-- INSTRUCTIONS TO FOLLOW --
With the images set aside, retype every record below character for character.
------------------------------
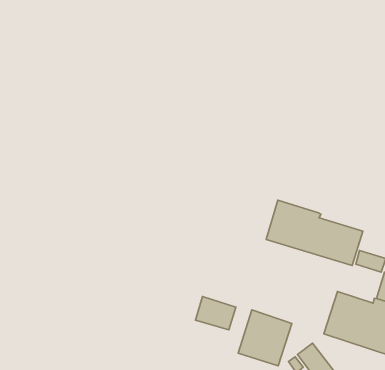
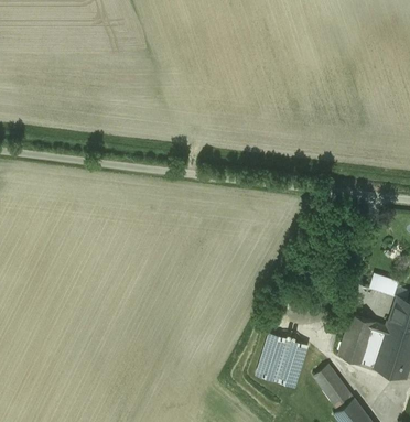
building: [266,200,363,266] -> none
building: [196,297,236,330] -> none

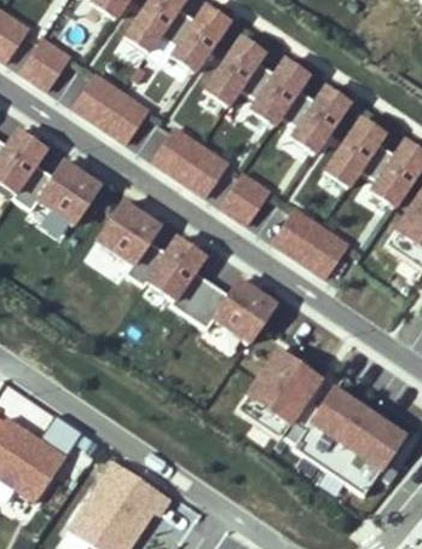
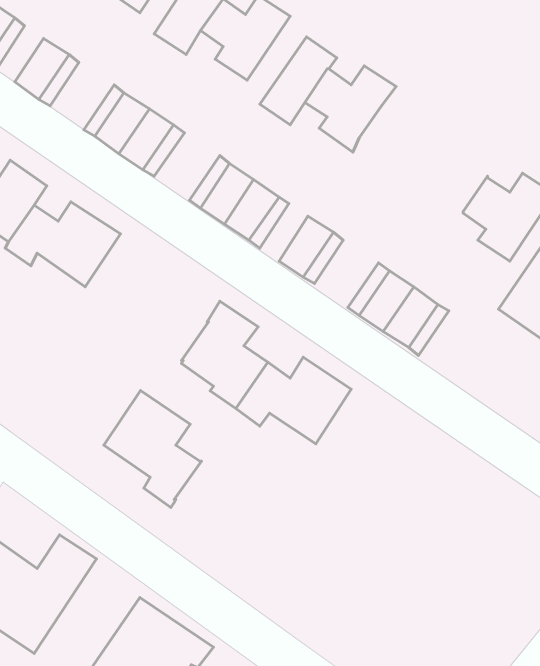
building: [282,86,349,150] -> none
building: [326,116,385,184] -> none
building: [94,198,168,287] -> [104,391,201,507]
building: [236,349,404,497] -> none

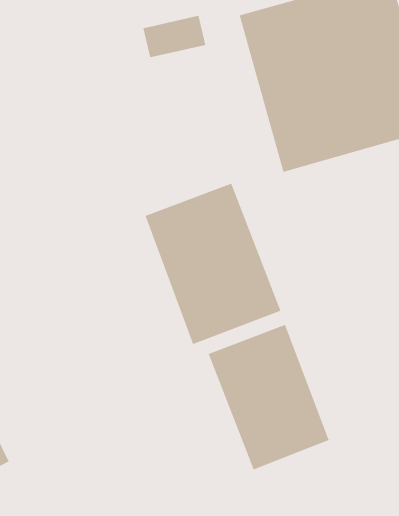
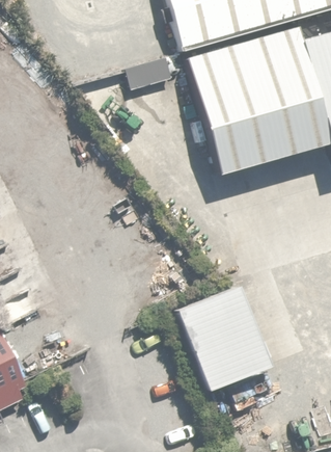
building: [145,183,281,345] -> none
------------------------------
-- REPLY TO THE TASK --
building: [266,200,363,266] -> none
building: [196,297,236,330] -> none

building: [282,86,349,150] -> none
building: [326,116,385,184] -> none
building: [94,198,168,287] -> [104,391,201,507]
building: [236,349,404,497] -> none

building: [145,183,281,345] -> none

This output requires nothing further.